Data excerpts
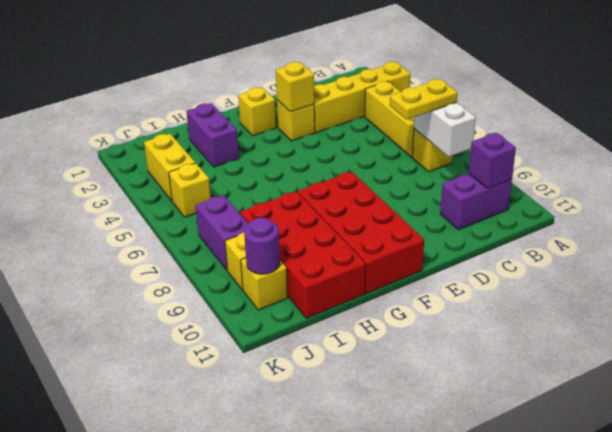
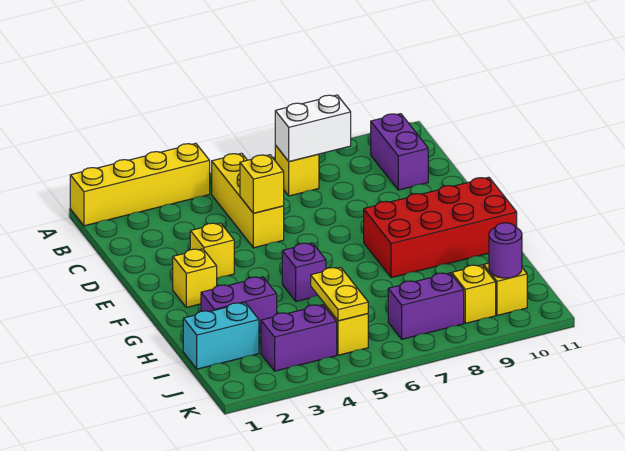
yellow 1x4 brick [314,62,410,133] -> yellow 1x4 brick turned to [70,143,210,226]
yellow 1x3 brick [365,81,414,157] -> yellow 1x3 brick turned to [212,153,284,248]
yellow 1x2 plate [390,79,458,119] -> yellow 1x2 plate moved to [311,267,368,321]
purple 1x1 brick [469,133,516,189] -> purple 1x1 brick moved to [282,243,326,301]
yellow 1x1 brick [276,62,314,112] -> yellow 1x1 brick moved to [240,155,284,213]
red 2x4 brick [240,191,366,318] -> none
none -> cyan 1x2 brick [183,303,259,369]
yellow 1x2 brick [144,134,195,201] -> purple 1x2 brick [261,305,337,371]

What to do
Each line of the entries where the string "none" occurs should be shown.

Answer section
red 2x4 brick [240,191,366,318] -> none
none -> cyan 1x2 brick [183,303,259,369]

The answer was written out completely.